Transcribe the data below exactly, but only from the line containing "C7: 150nF (SIG13, SIG40)" through its final line, both included.

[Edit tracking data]
---
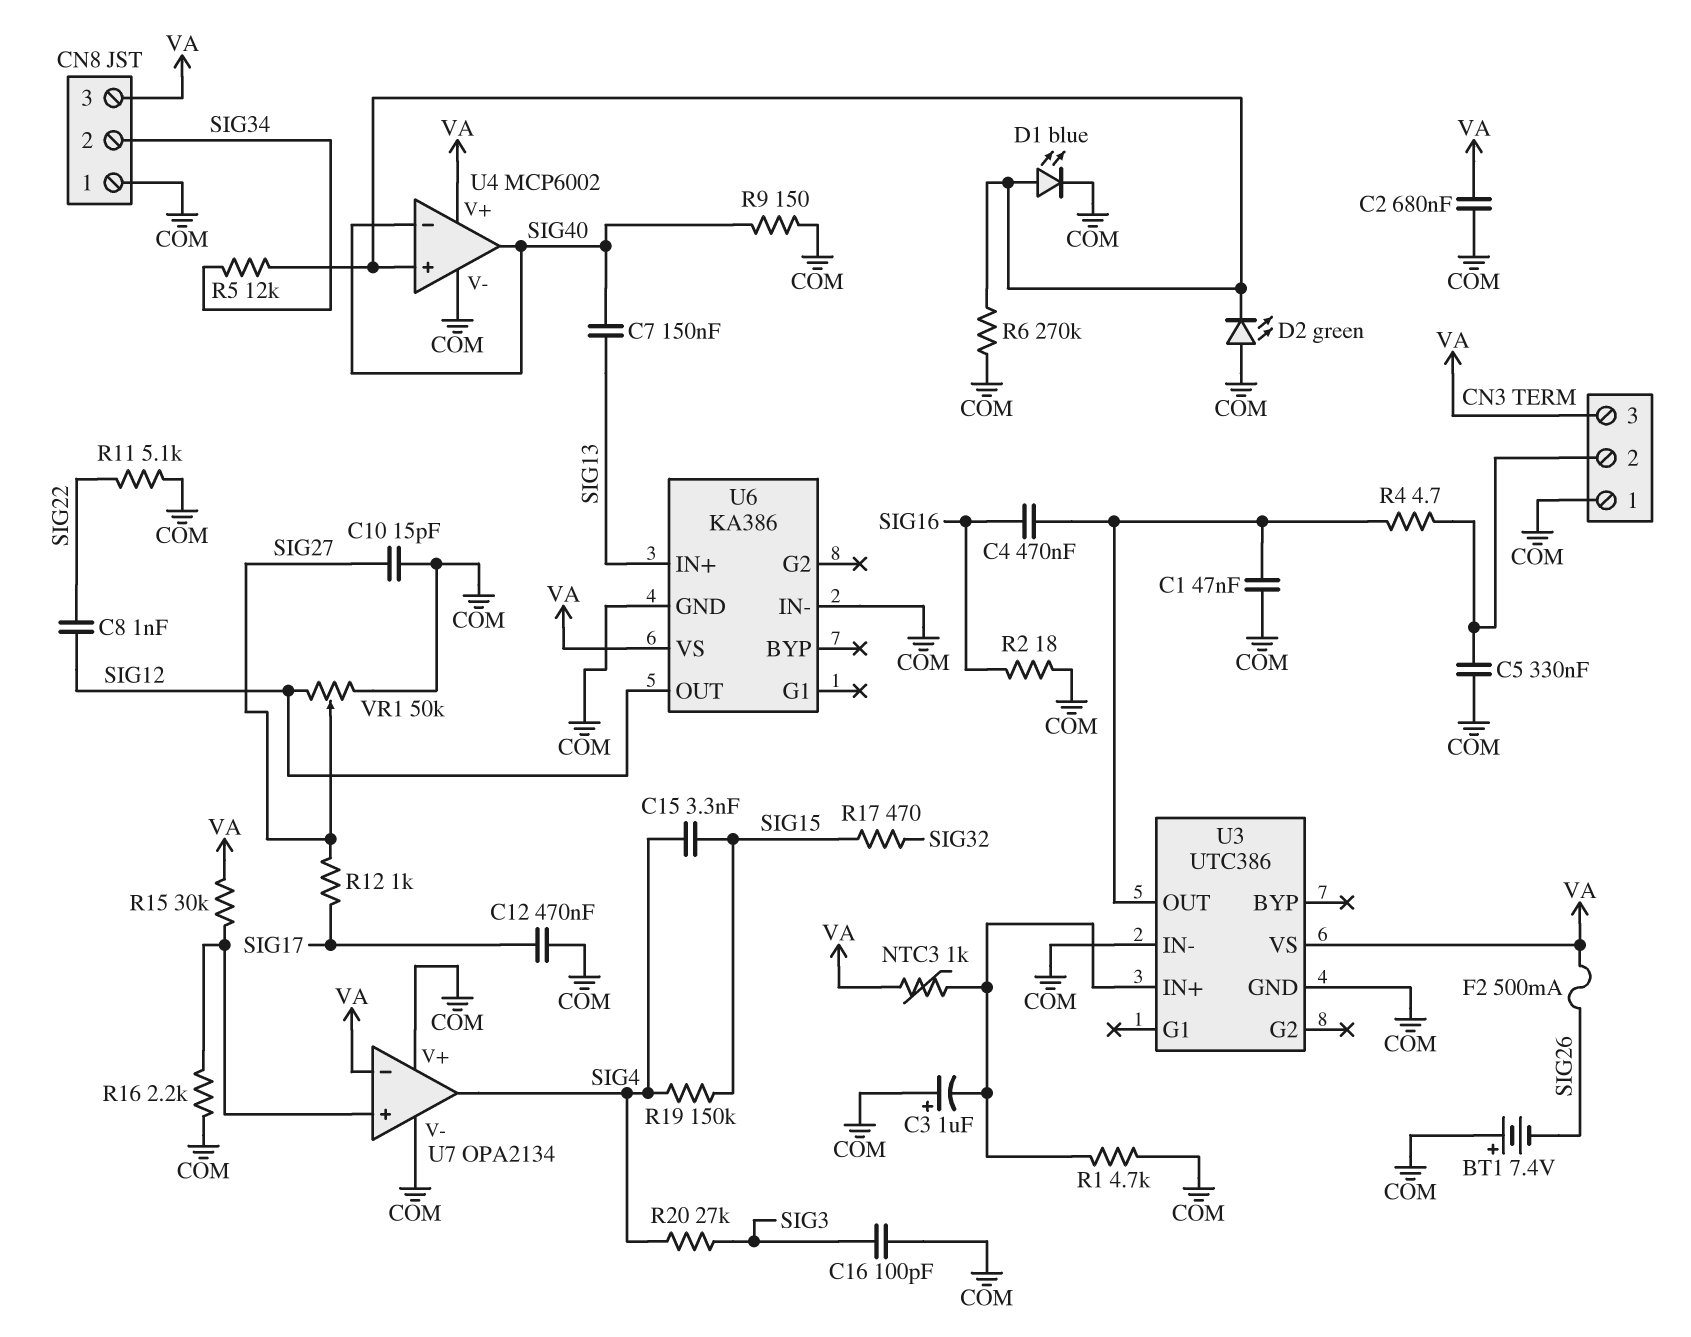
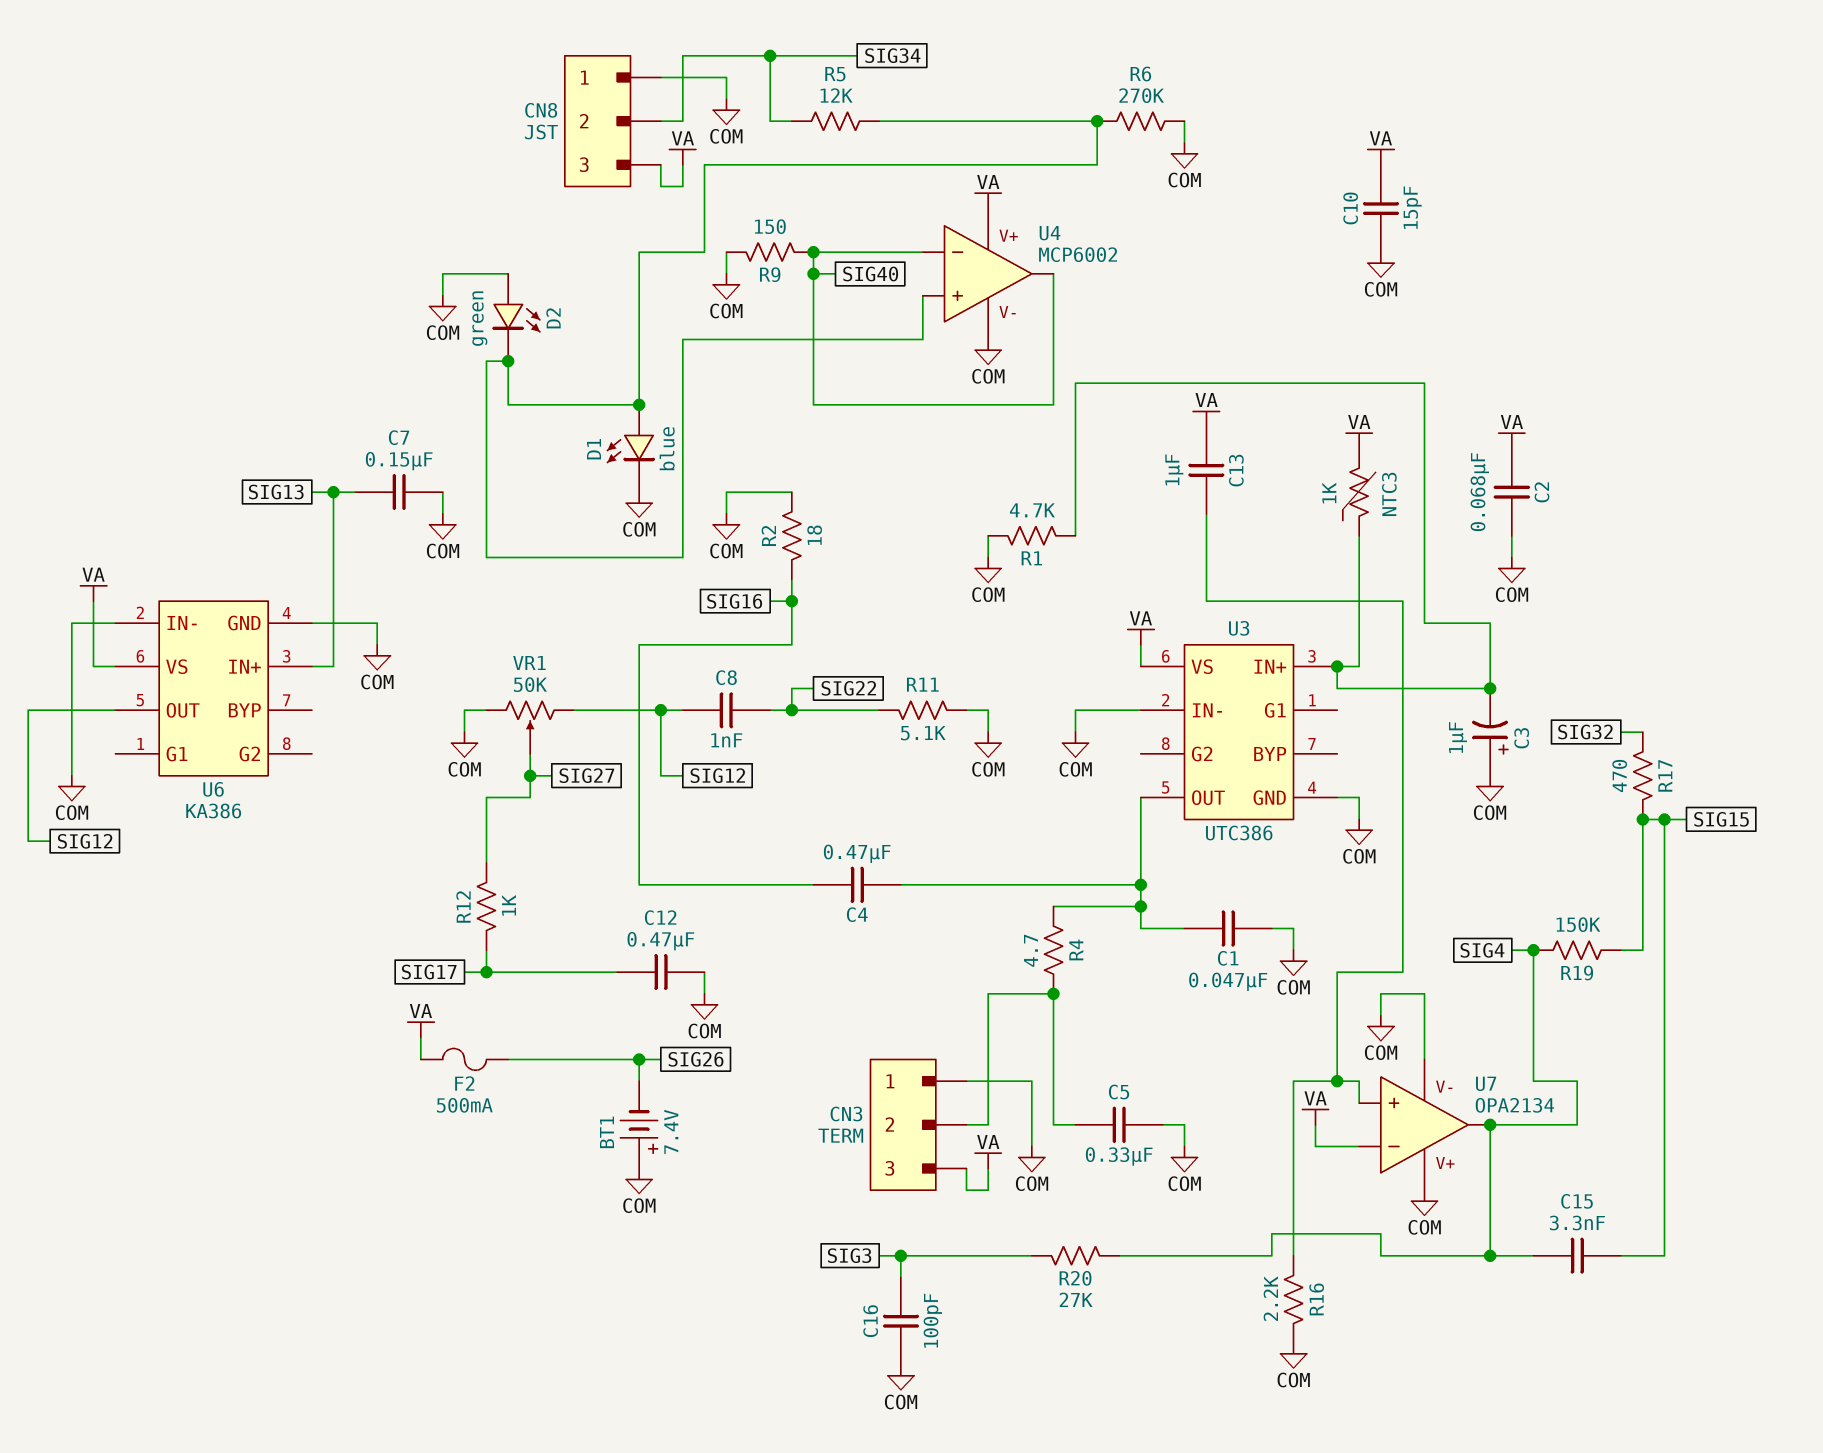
C2: 680nF (COM, VA) -> 68nF (COM, VA)
C7: 150nF (SIG13, SIG40) -> 150nF (COM, SIG13)
C10: 15pF (COM, SIG27) -> 15pF (COM, VA)
C13: none -> 1uF (U7/in+, VA)
R15: 30k (U7/in+, VA) -> none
---
EXERCISE RESPONSE:
C7: 150nF (SIG13, SIG40) -> 150nF (COM, SIG13)
C10: 15pF (COM, SIG27) -> 15pF (COM, VA)
C13: none -> 1uF (U7/in+, VA)
R15: 30k (U7/in+, VA) -> none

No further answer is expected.